───── Provided information

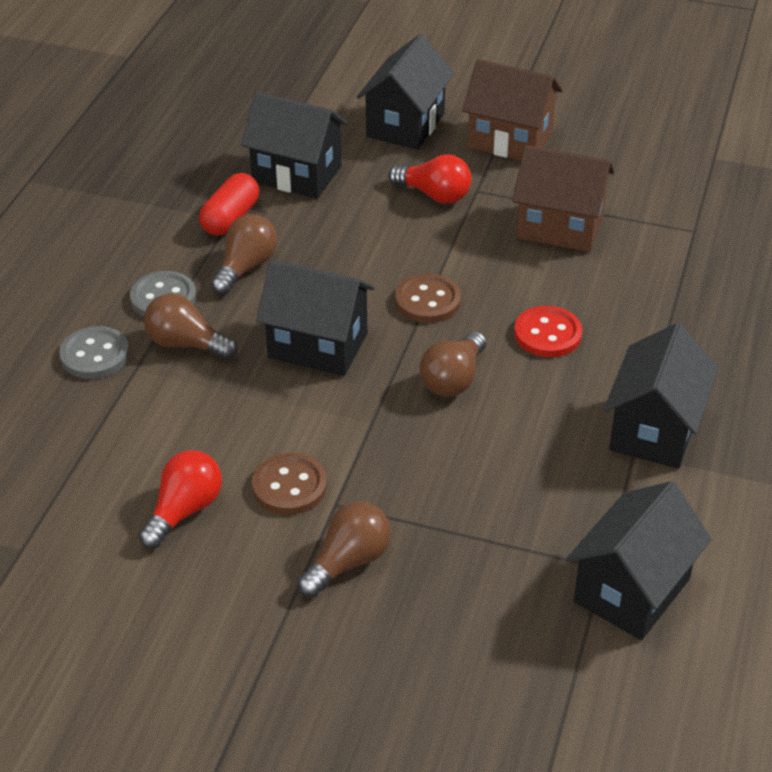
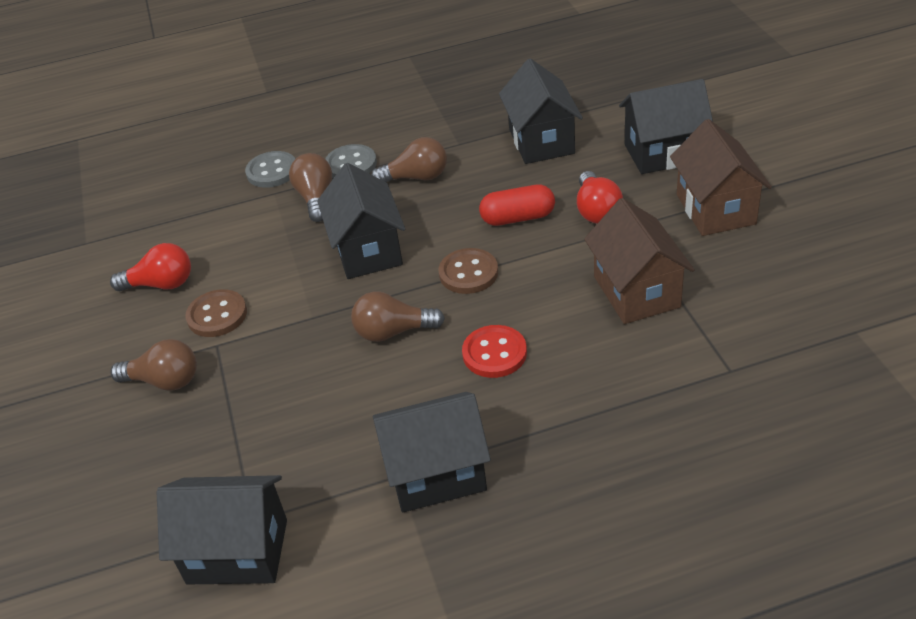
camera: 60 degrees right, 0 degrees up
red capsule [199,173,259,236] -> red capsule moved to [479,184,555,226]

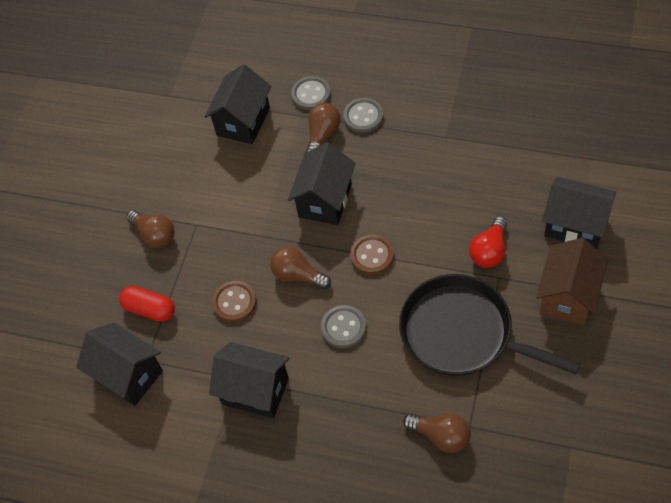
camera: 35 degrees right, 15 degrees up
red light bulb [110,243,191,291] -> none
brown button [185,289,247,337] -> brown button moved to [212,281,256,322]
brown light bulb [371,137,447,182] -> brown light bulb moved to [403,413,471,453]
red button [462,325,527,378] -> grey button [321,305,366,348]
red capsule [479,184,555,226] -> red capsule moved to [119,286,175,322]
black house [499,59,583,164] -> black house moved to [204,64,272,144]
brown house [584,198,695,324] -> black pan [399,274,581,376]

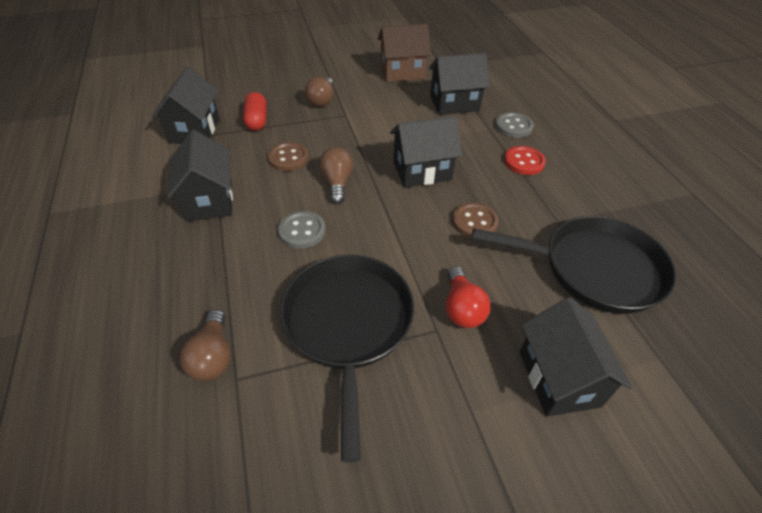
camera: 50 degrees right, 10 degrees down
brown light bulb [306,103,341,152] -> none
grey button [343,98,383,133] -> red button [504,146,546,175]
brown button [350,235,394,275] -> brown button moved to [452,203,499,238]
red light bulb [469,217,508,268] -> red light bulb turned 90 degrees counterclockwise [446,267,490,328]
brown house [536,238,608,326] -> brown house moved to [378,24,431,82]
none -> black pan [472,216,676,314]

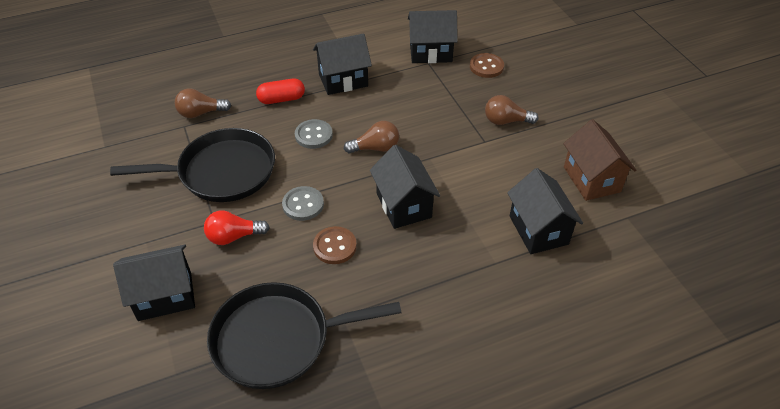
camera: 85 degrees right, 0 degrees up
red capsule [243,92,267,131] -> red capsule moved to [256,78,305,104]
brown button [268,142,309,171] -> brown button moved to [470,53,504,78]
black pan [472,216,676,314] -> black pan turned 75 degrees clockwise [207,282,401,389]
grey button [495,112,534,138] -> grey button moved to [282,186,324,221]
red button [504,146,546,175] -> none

──────────

| Task instructions |
Would you return all of the entries unchanged while omitting the images?

| Output for this task |
camera: 60 degrees right, 0 degrees up
red capsule [199,173,259,236] -> red capsule moved to [479,184,555,226]

camera: 35 degrees right, 15 degrees up
red light bulb [110,243,191,291] -> none
brown button [185,289,247,337] -> brown button moved to [212,281,256,322]
brown light bulb [371,137,447,182] -> brown light bulb moved to [403,413,471,453]
red button [462,325,527,378] -> grey button [321,305,366,348]
red capsule [479,184,555,226] -> red capsule moved to [119,286,175,322]
black house [499,59,583,164] -> black house moved to [204,64,272,144]
brown house [584,198,695,324] -> black pan [399,274,581,376]

camera: 50 degrees right, 10 degrees down
brown light bulb [306,103,341,152] -> none
grey button [343,98,383,133] -> red button [504,146,546,175]
brown button [350,235,394,275] -> brown button moved to [452,203,499,238]
red light bulb [469,217,508,268] -> red light bulb turned 90 degrees counterclockwise [446,267,490,328]
brown house [536,238,608,326] -> brown house moved to [378,24,431,82]
none -> black pan [472,216,676,314]

camera: 85 degrees right, 0 degrees up
red capsule [243,92,267,131] -> red capsule moved to [256,78,305,104]
brown button [268,142,309,171] -> brown button moved to [470,53,504,78]
black pan [472,216,676,314] -> black pan turned 75 degrees clockwise [207,282,401,389]
grey button [495,112,534,138] -> grey button moved to [282,186,324,221]
red button [504,146,546,175] -> none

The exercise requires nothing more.